**What this task involves:**
Take each line below that has "pomarańczowy" and copy it.

[Before-and-after object listings]
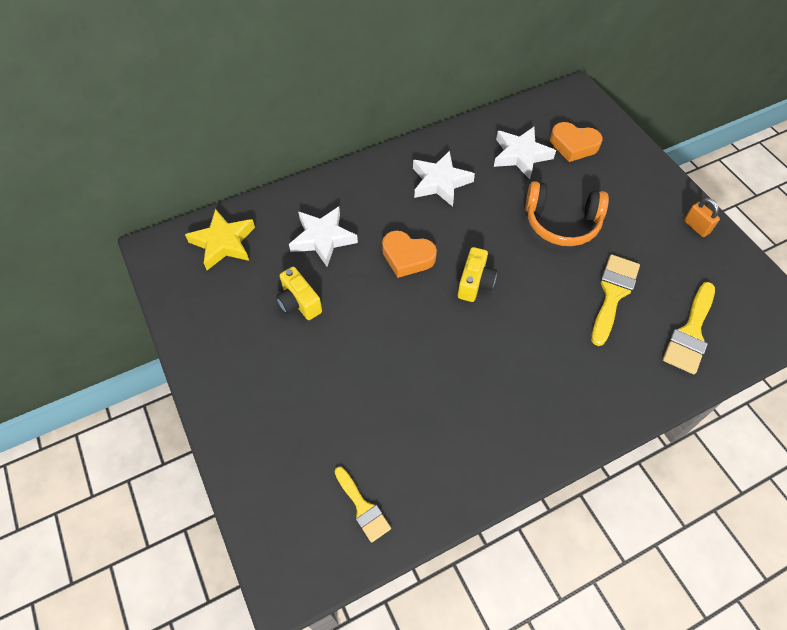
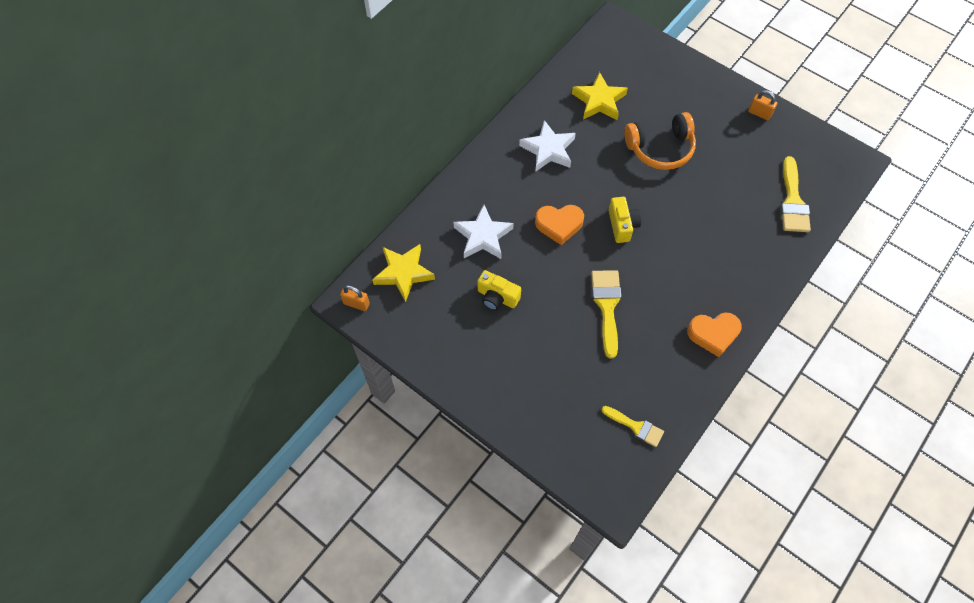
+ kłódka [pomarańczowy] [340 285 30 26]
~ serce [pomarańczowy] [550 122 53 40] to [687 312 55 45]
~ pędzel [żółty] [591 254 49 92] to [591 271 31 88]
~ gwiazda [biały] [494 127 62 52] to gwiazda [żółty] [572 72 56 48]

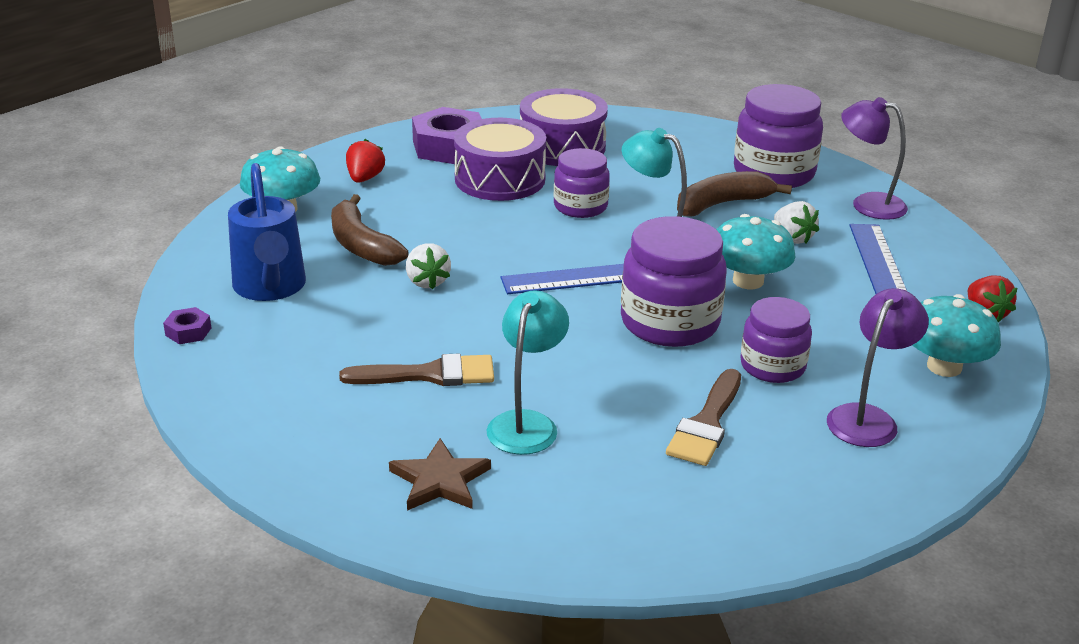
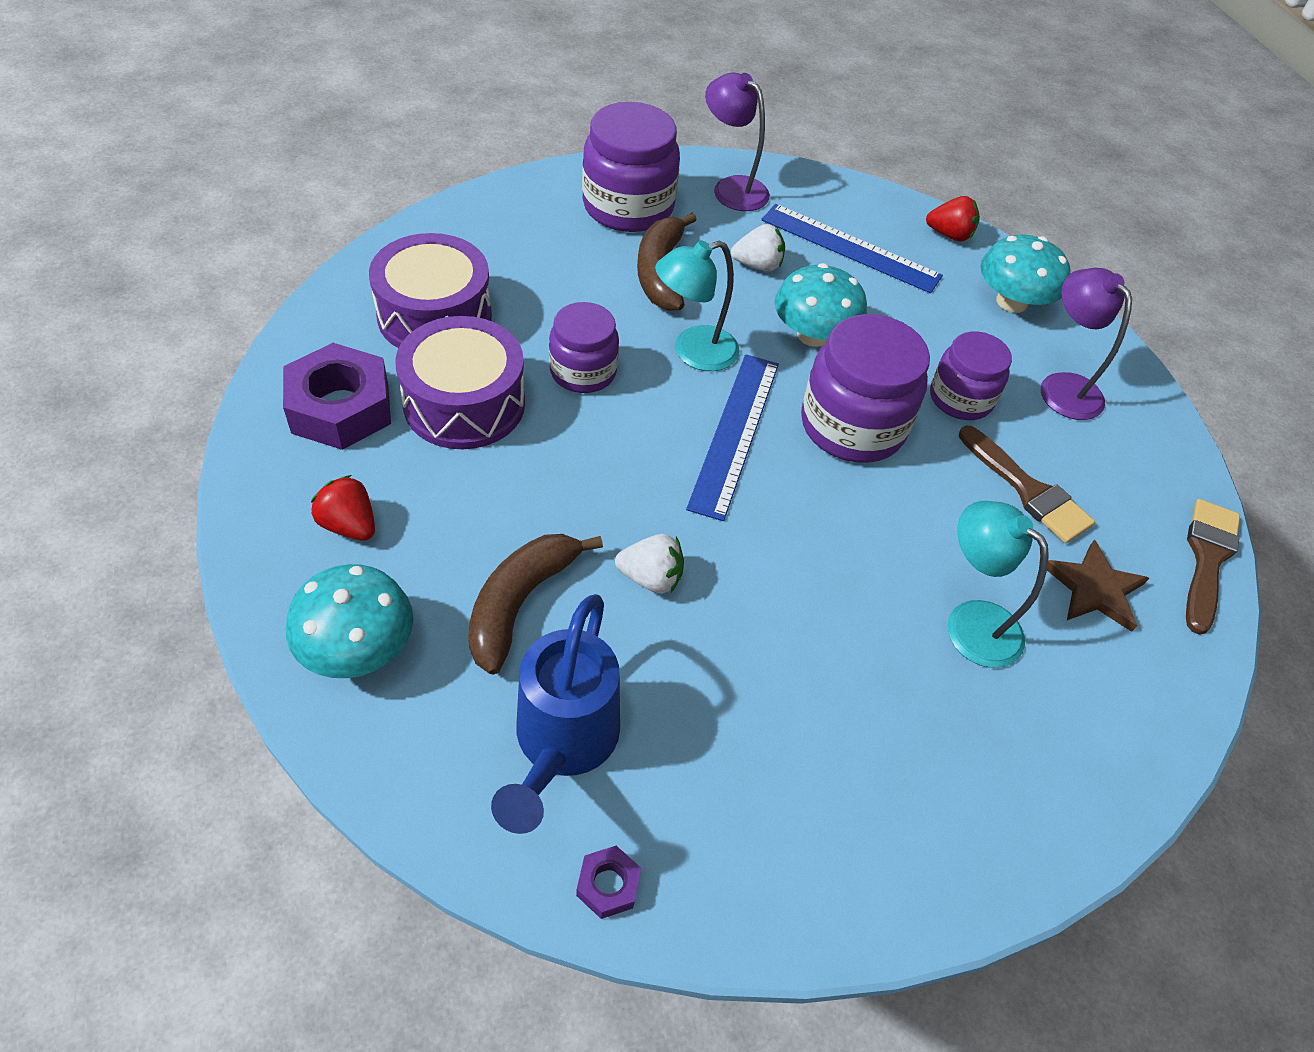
~ pędzel [brązowy] [339 354 155 32] to [1186 499 54 136]
~ gwiazda [brązowy] [389 438 102 73] to [1047 539 102 93]
~ konewka [niebieski] [228 163 78 138] = [491 594 129 240] 90 degrees clockwise
~ banan [brązowy] [331 194 78 72] = [468 534 135 141] 120 degrees clockwise
~ lampka [fioletowy] [841 97 67 123] = [705 73 65 138] 75 degrees clockwise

**Your response:**
+ kłódka [pomarańczowy] [340 285 30 26]
~ serce [pomarańczowy] [550 122 53 40] to [687 312 55 45]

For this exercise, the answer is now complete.